**Available data:**
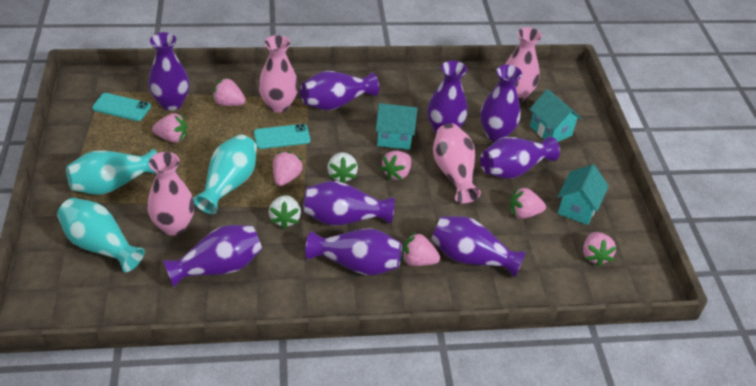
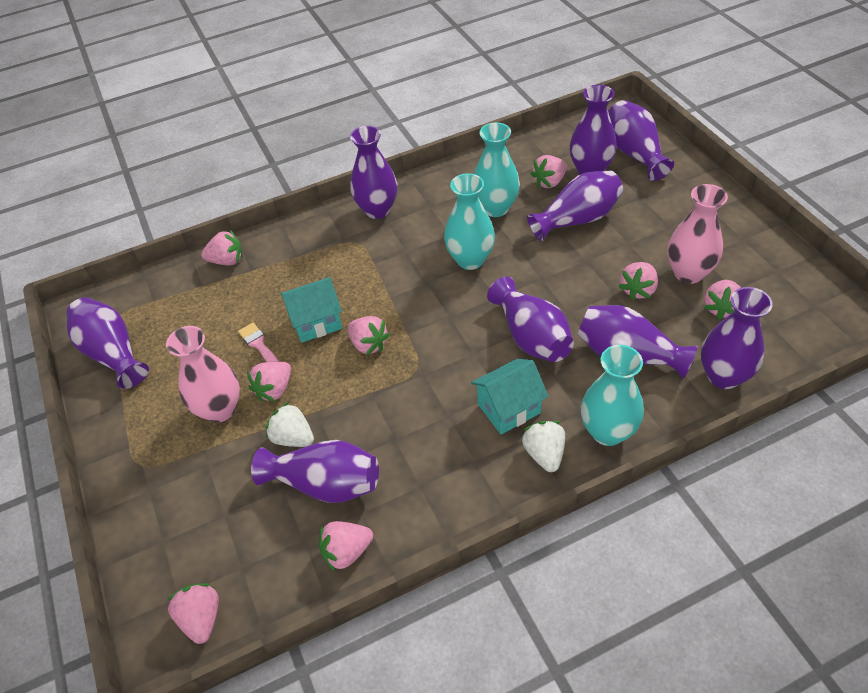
pink brush: 0 -> 1
pink strawberry: 7 -> 8
pink vase: 4 -> 2
turquoise house: 3 -> 2
turquoise phone: 2 -> 0

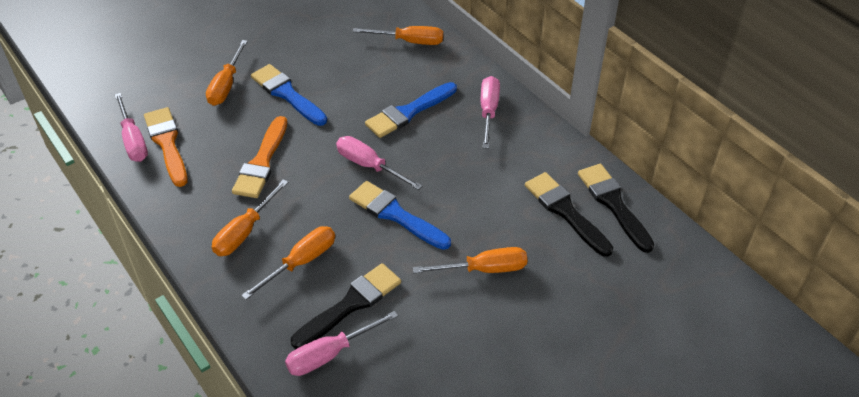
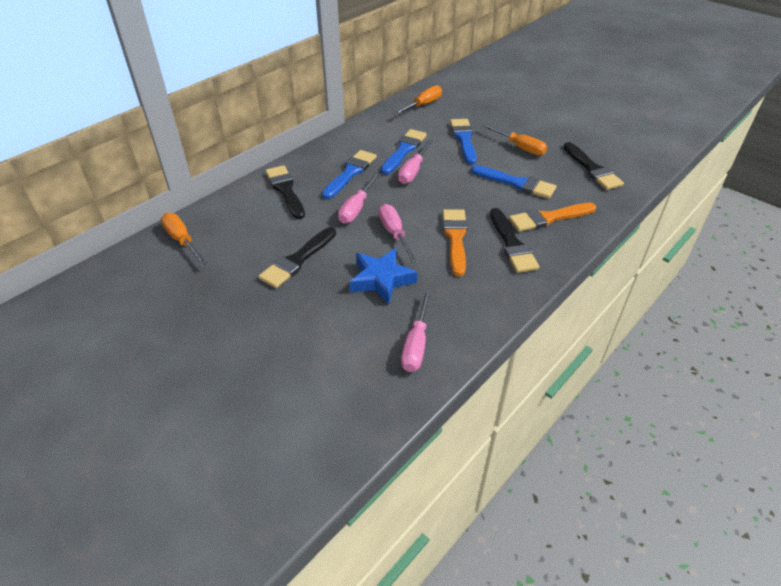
black brush: 3 -> 4
blue brush: 3 -> 4
blue star: 0 -> 1
orange screwdriver: 5 -> 3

**Goal of the exercise:** Each line above with the string "pink" should be reported in full.

**Task response:**
pink brush: 0 -> 1
pink strawberry: 7 -> 8
pink vase: 4 -> 2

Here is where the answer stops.